EXERCISE DIRECTIONS: What is needed is an exact copy of all the records, written out in full.

Stored records:
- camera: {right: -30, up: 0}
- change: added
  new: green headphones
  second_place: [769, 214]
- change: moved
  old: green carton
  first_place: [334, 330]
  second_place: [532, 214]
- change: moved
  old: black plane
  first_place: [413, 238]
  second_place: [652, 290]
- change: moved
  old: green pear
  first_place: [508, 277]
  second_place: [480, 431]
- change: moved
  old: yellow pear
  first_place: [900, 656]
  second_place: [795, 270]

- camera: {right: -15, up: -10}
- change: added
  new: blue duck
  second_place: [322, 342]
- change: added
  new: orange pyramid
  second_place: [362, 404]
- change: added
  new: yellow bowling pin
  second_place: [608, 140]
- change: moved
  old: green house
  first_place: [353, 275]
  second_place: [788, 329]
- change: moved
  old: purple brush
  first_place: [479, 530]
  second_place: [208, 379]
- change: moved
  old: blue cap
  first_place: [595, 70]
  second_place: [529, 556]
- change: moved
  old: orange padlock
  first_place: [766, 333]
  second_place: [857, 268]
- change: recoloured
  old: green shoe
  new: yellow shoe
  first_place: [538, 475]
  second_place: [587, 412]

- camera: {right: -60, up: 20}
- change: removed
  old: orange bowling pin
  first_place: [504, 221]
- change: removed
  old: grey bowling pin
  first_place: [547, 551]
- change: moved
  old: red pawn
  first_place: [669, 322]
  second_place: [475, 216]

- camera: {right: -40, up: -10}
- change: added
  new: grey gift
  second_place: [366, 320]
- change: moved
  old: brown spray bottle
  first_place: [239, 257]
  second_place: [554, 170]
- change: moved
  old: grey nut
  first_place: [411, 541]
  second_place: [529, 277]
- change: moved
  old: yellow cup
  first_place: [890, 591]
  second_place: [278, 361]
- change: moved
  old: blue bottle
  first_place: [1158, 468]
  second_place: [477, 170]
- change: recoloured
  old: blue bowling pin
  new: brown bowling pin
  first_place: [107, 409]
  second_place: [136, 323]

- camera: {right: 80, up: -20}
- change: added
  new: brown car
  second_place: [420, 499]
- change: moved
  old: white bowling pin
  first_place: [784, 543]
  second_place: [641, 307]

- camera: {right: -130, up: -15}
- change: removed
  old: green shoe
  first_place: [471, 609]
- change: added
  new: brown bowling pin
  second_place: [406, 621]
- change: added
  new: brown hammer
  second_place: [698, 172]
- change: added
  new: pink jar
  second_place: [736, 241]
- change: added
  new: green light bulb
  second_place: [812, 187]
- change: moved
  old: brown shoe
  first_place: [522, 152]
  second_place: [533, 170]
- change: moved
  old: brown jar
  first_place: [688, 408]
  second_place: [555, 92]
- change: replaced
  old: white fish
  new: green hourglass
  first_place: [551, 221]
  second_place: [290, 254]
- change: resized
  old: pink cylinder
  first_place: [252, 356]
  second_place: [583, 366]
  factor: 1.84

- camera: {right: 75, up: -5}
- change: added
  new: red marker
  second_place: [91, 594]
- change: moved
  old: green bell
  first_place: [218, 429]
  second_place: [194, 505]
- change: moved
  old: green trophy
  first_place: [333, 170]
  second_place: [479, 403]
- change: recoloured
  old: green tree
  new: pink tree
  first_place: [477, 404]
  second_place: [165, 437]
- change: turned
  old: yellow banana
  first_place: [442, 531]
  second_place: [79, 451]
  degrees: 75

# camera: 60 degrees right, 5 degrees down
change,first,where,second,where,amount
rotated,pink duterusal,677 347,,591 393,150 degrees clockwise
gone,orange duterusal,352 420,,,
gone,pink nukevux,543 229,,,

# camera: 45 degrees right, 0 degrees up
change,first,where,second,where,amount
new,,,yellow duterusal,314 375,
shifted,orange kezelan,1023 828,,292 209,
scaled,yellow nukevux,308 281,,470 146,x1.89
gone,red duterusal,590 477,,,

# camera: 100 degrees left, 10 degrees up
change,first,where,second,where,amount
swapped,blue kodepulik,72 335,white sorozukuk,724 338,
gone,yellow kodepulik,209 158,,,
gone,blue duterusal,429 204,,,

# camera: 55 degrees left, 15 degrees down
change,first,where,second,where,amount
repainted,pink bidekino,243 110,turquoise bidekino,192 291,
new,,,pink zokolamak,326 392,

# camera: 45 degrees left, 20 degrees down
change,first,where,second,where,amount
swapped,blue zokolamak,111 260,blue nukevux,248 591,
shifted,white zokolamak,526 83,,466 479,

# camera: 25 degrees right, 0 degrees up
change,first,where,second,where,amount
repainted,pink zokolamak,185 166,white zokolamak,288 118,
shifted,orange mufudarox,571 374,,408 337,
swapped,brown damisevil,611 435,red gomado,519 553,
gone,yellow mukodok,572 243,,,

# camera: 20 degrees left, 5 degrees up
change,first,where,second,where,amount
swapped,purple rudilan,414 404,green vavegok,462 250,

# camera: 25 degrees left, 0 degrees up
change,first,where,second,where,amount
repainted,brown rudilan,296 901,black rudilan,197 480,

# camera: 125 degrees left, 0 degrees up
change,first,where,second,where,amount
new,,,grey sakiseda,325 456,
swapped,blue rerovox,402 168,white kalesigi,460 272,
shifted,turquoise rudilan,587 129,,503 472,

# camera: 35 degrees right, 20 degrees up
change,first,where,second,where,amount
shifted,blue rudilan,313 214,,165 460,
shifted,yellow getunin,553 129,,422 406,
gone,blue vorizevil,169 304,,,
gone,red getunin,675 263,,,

EXERCISE OUTPUT:
- camera: {right: -30, up: 0}
- change: added
  new: green headphones
  second_place: [769, 214]
- change: moved
  old: green carton
  first_place: [334, 330]
  second_place: [532, 214]
- change: moved
  old: black plane
  first_place: [413, 238]
  second_place: [652, 290]
- change: moved
  old: green pear
  first_place: [508, 277]
  second_place: [480, 431]
- change: moved
  old: yellow pear
  first_place: [900, 656]
  second_place: [795, 270]

- camera: {right: -15, up: -10}
- change: added
  new: blue duck
  second_place: [322, 342]
- change: added
  new: orange pyramid
  second_place: [362, 404]
- change: added
  new: yellow bowling pin
  second_place: [608, 140]
- change: moved
  old: green house
  first_place: [353, 275]
  second_place: [788, 329]
- change: moved
  old: purple brush
  first_place: [479, 530]
  second_place: [208, 379]
- change: moved
  old: blue cap
  first_place: [595, 70]
  second_place: [529, 556]
- change: moved
  old: orange padlock
  first_place: [766, 333]
  second_place: [857, 268]
- change: recoloured
  old: green shoe
  new: yellow shoe
  first_place: [538, 475]
  second_place: [587, 412]

- camera: {right: -60, up: 20}
- change: removed
  old: orange bowling pin
  first_place: [504, 221]
- change: removed
  old: grey bowling pin
  first_place: [547, 551]
- change: moved
  old: red pawn
  first_place: [669, 322]
  second_place: [475, 216]

- camera: {right: -40, up: -10}
- change: added
  new: grey gift
  second_place: [366, 320]
- change: moved
  old: brown spray bottle
  first_place: [239, 257]
  second_place: [554, 170]
- change: moved
  old: grey nut
  first_place: [411, 541]
  second_place: [529, 277]
- change: moved
  old: yellow cup
  first_place: [890, 591]
  second_place: [278, 361]
- change: moved
  old: blue bottle
  first_place: [1158, 468]
  second_place: [477, 170]
- change: recoloured
  old: blue bowling pin
  new: brown bowling pin
  first_place: [107, 409]
  second_place: [136, 323]

- camera: {right: 80, up: -20}
- change: added
  new: brown car
  second_place: [420, 499]
- change: moved
  old: white bowling pin
  first_place: [784, 543]
  second_place: [641, 307]

- camera: {right: -130, up: -15}
- change: removed
  old: green shoe
  first_place: [471, 609]
- change: added
  new: brown bowling pin
  second_place: [406, 621]
- change: added
  new: brown hammer
  second_place: [698, 172]
- change: added
  new: pink jar
  second_place: [736, 241]
- change: added
  new: green light bulb
  second_place: [812, 187]
- change: moved
  old: brown shoe
  first_place: [522, 152]
  second_place: [533, 170]
- change: moved
  old: brown jar
  first_place: [688, 408]
  second_place: [555, 92]
- change: replaced
  old: white fish
  new: green hourglass
  first_place: [551, 221]
  second_place: [290, 254]
- change: resized
  old: pink cylinder
  first_place: [252, 356]
  second_place: [583, 366]
  factor: 1.84

- camera: {right: 75, up: -5}
- change: added
  new: red marker
  second_place: [91, 594]
- change: moved
  old: green bell
  first_place: [218, 429]
  second_place: [194, 505]
- change: moved
  old: green trophy
  first_place: [333, 170]
  second_place: [479, 403]
- change: recoloured
  old: green tree
  new: pink tree
  first_place: [477, 404]
  second_place: [165, 437]
- change: turned
  old: yellow banana
  first_place: [442, 531]
  second_place: [79, 451]
  degrees: 75

# camera: 60 degrees right, 5 degrees down
change,first,where,second,where,amount
rotated,pink duterusal,677 347,,591 393,150 degrees clockwise
gone,orange duterusal,352 420,,,
gone,pink nukevux,543 229,,,

# camera: 45 degrees right, 0 degrees up
change,first,where,second,where,amount
new,,,yellow duterusal,314 375,
shifted,orange kezelan,1023 828,,292 209,
scaled,yellow nukevux,308 281,,470 146,x1.89
gone,red duterusal,590 477,,,

# camera: 100 degrees left, 10 degrees up
change,first,where,second,where,amount
swapped,blue kodepulik,72 335,white sorozukuk,724 338,
gone,yellow kodepulik,209 158,,,
gone,blue duterusal,429 204,,,

# camera: 55 degrees left, 15 degrees down
change,first,where,second,where,amount
repainted,pink bidekino,243 110,turquoise bidekino,192 291,
new,,,pink zokolamak,326 392,

# camera: 45 degrees left, 20 degrees down
change,first,where,second,where,amount
swapped,blue zokolamak,111 260,blue nukevux,248 591,
shifted,white zokolamak,526 83,,466 479,

# camera: 25 degrees right, 0 degrees up
change,first,where,second,where,amount
repainted,pink zokolamak,185 166,white zokolamak,288 118,
shifted,orange mufudarox,571 374,,408 337,
swapped,brown damisevil,611 435,red gomado,519 553,
gone,yellow mukodok,572 243,,,

# camera: 20 degrees left, 5 degrees up
change,first,where,second,where,amount
swapped,purple rudilan,414 404,green vavegok,462 250,

# camera: 25 degrees left, 0 degrees up
change,first,where,second,where,amount
repainted,brown rudilan,296 901,black rudilan,197 480,

# camera: 125 degrees left, 0 degrees up
change,first,where,second,where,amount
new,,,grey sakiseda,325 456,
swapped,blue rerovox,402 168,white kalesigi,460 272,
shifted,turquoise rudilan,587 129,,503 472,

# camera: 35 degrees right, 20 degrees up
change,first,where,second,where,amount
shifted,blue rudilan,313 214,,165 460,
shifted,yellow getunin,553 129,,422 406,
gone,blue vorizevil,169 304,,,
gone,red getunin,675 263,,,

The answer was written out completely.